Exercise directions: Pull each line containing "left" out of the data and copy it.

Extracted entries:
· · · ·

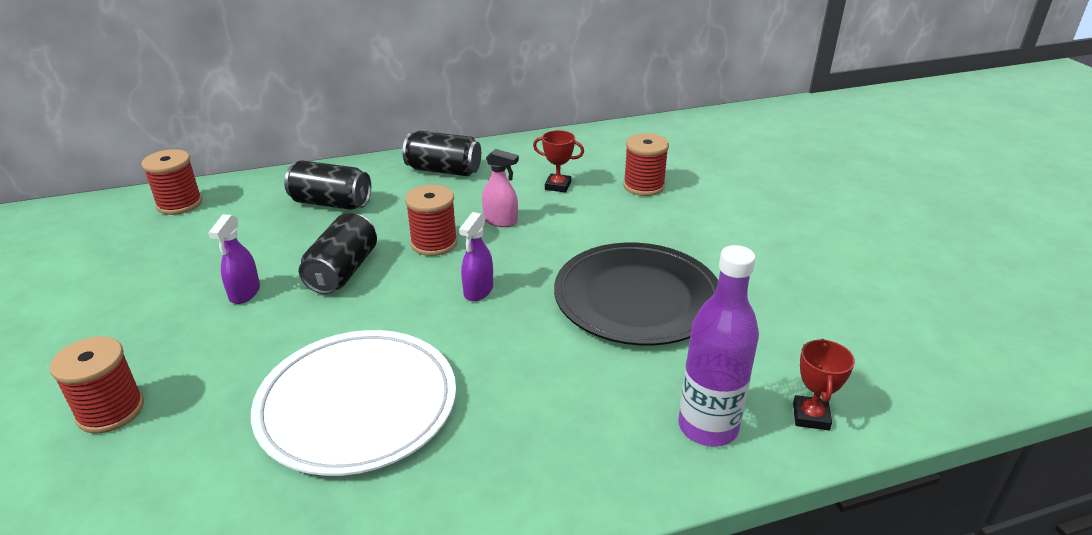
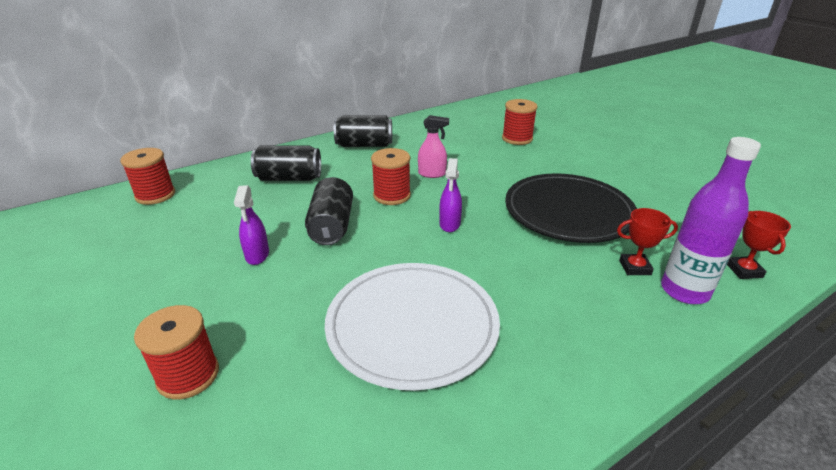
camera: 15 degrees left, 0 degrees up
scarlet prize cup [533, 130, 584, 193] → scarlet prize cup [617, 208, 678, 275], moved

· · · ·

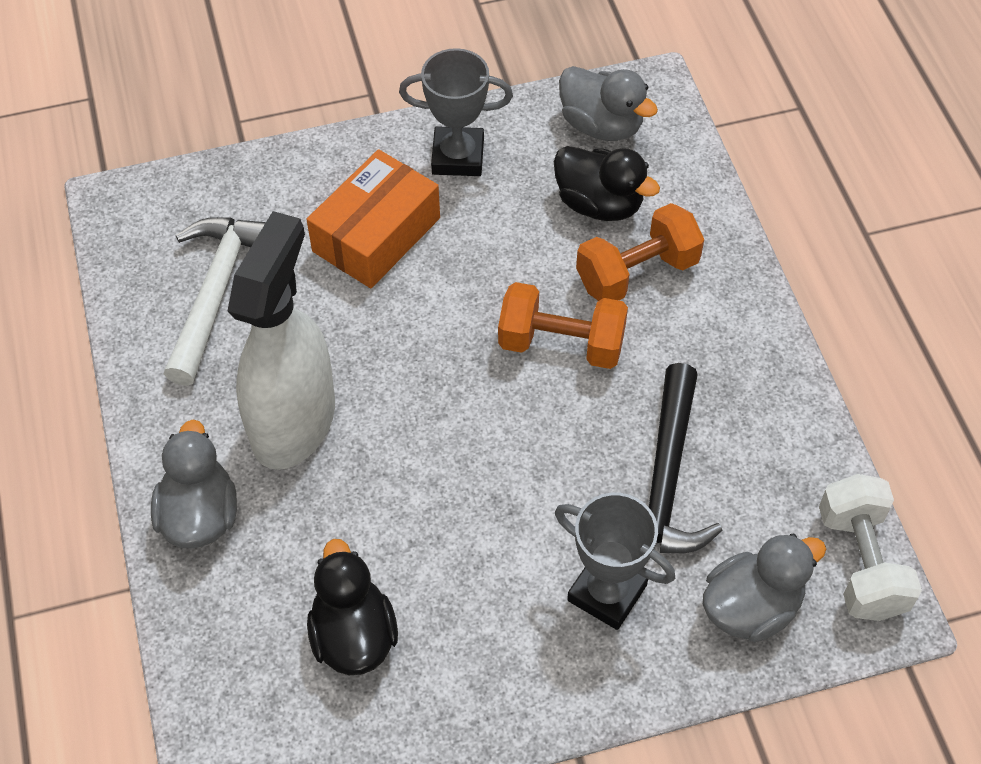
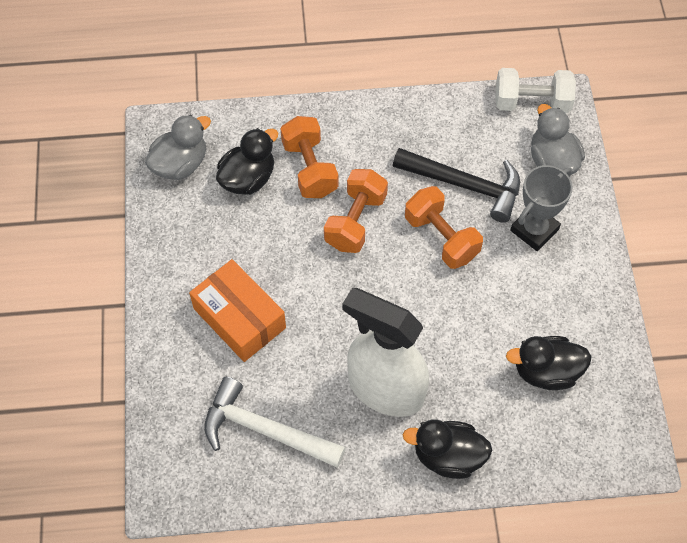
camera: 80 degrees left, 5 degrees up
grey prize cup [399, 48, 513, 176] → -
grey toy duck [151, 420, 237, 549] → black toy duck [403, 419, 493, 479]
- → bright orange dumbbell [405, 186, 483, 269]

· · · ·

Result of the task:
camera: 15 degrees left, 0 degrees up
camera: 80 degrees left, 5 degrees up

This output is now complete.